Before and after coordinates
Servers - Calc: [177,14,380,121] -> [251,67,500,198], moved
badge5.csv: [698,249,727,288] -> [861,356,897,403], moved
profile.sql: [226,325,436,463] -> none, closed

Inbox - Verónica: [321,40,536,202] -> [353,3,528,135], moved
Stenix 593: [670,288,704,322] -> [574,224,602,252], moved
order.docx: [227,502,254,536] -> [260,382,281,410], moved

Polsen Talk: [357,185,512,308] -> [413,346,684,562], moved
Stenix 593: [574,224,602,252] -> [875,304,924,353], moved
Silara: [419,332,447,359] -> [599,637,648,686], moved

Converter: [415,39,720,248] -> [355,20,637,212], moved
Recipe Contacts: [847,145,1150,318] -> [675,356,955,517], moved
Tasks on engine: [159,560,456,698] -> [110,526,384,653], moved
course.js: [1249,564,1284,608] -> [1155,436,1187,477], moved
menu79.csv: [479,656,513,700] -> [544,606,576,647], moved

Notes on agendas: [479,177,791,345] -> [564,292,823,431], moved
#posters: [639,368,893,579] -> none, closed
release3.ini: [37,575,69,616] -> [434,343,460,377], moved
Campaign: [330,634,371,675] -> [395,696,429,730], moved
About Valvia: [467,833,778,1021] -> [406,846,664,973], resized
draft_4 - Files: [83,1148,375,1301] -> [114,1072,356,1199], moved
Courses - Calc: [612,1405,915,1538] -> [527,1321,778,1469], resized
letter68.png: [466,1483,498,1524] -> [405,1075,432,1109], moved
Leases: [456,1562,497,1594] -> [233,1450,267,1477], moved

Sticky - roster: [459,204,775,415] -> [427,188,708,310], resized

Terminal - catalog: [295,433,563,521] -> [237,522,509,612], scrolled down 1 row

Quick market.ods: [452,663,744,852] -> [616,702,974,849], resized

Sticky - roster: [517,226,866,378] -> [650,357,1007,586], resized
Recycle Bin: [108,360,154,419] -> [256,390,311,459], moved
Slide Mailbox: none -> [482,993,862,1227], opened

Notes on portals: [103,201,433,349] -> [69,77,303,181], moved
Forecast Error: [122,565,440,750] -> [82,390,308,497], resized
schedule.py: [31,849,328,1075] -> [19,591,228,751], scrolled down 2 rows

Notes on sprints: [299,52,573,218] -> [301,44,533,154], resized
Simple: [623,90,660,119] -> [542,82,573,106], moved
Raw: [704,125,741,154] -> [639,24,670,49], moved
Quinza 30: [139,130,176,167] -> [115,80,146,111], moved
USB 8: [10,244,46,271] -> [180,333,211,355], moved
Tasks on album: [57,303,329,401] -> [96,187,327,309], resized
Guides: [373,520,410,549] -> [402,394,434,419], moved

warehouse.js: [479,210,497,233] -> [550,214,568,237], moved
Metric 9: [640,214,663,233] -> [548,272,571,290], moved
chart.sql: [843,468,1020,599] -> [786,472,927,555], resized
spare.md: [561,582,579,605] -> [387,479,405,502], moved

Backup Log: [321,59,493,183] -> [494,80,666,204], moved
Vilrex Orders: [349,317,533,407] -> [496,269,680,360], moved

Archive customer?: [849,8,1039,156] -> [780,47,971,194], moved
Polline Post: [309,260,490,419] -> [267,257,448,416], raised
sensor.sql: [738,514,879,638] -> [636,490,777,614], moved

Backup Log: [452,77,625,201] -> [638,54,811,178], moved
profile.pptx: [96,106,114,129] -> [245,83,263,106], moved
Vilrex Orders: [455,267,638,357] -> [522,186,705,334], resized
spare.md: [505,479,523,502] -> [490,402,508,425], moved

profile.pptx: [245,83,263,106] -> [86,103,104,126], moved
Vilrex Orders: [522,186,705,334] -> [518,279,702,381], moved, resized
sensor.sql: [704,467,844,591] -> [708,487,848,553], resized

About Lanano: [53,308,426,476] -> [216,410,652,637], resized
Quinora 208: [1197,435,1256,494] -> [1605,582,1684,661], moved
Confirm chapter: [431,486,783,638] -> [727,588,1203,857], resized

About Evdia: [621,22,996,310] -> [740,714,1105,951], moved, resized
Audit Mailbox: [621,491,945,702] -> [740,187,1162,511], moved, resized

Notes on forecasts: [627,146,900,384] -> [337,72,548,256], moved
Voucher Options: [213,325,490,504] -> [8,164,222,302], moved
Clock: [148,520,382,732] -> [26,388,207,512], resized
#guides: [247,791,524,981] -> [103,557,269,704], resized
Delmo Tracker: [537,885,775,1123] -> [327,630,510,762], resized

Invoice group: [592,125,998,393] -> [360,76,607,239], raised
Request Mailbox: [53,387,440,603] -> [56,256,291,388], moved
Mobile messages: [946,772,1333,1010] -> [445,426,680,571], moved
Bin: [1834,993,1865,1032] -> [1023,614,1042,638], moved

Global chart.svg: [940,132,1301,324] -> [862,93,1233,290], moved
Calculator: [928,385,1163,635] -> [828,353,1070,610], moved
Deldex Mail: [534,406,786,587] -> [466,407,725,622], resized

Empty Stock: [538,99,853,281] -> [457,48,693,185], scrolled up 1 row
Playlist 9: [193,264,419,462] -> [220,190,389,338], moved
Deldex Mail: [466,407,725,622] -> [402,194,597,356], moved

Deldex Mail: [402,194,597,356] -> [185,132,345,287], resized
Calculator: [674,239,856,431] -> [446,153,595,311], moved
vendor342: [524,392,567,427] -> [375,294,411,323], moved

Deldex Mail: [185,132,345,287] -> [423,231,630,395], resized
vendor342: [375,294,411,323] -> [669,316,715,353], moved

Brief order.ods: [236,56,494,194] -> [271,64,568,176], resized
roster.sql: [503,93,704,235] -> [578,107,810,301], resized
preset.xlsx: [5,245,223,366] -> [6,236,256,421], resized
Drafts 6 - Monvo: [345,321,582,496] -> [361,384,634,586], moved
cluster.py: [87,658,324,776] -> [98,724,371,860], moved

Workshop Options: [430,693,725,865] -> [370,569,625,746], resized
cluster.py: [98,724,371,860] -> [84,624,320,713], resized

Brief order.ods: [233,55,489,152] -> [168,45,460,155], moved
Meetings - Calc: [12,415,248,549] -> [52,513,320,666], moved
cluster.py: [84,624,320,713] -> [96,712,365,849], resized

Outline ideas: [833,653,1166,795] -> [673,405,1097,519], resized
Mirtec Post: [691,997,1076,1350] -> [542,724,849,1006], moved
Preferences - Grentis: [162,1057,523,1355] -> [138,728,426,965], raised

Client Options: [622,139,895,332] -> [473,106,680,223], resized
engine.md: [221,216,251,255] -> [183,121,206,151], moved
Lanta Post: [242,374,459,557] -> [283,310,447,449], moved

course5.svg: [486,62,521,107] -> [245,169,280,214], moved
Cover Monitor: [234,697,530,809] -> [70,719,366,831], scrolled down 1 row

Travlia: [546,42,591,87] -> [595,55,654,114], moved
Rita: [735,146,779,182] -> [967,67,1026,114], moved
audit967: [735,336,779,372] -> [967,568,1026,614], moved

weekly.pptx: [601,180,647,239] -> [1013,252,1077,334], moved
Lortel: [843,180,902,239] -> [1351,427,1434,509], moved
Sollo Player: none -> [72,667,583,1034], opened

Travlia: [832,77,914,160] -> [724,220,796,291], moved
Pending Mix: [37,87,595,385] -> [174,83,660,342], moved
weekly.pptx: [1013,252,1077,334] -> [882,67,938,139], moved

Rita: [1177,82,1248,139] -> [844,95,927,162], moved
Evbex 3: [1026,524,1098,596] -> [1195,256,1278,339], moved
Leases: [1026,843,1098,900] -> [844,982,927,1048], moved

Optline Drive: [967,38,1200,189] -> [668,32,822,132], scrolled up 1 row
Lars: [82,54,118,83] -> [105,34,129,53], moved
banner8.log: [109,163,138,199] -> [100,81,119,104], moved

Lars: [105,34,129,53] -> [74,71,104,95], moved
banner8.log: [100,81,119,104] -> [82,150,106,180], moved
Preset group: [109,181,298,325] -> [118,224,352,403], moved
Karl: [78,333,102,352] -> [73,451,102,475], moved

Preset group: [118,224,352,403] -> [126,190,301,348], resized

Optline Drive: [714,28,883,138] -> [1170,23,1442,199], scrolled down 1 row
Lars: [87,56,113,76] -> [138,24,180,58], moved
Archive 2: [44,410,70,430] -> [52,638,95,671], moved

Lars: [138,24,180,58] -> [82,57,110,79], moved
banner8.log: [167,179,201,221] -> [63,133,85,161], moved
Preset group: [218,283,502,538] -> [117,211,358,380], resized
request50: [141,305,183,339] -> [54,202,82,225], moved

Work required - Begin with the line above that has "Guides: [373,520,410,549] ->" and continue through the line that has "Invoice group: [592,125,998,393]", setting each one down exactly. Stop there.

Result of this task -
Guides: [373,520,410,549] -> [402,394,434,419], moved

warehouse.js: [479,210,497,233] -> [550,214,568,237], moved
Metric 9: [640,214,663,233] -> [548,272,571,290], moved
chart.sql: [843,468,1020,599] -> [786,472,927,555], resized
spare.md: [561,582,579,605] -> [387,479,405,502], moved

Backup Log: [321,59,493,183] -> [494,80,666,204], moved
Vilrex Orders: [349,317,533,407] -> [496,269,680,360], moved

Archive customer?: [849,8,1039,156] -> [780,47,971,194], moved
Polline Post: [309,260,490,419] -> [267,257,448,416], raised
sensor.sql: [738,514,879,638] -> [636,490,777,614], moved

Backup Log: [452,77,625,201] -> [638,54,811,178], moved
profile.pptx: [96,106,114,129] -> [245,83,263,106], moved
Vilrex Orders: [455,267,638,357] -> [522,186,705,334], resized
spare.md: [505,479,523,502] -> [490,402,508,425], moved

profile.pptx: [245,83,263,106] -> [86,103,104,126], moved
Vilrex Orders: [522,186,705,334] -> [518,279,702,381], moved, resized
sensor.sql: [704,467,844,591] -> [708,487,848,553], resized

About Lanano: [53,308,426,476] -> [216,410,652,637], resized
Quinora 208: [1197,435,1256,494] -> [1605,582,1684,661], moved
Confirm chapter: [431,486,783,638] -> [727,588,1203,857], resized

About Evdia: [621,22,996,310] -> [740,714,1105,951], moved, resized
Audit Mailbox: [621,491,945,702] -> [740,187,1162,511], moved, resized

Notes on forecasts: [627,146,900,384] -> [337,72,548,256], moved
Voucher Options: [213,325,490,504] -> [8,164,222,302], moved
Clock: [148,520,382,732] -> [26,388,207,512], resized
#guides: [247,791,524,981] -> [103,557,269,704], resized
Delmo Tracker: [537,885,775,1123] -> [327,630,510,762], resized

Invoice group: [592,125,998,393] -> [360,76,607,239], raised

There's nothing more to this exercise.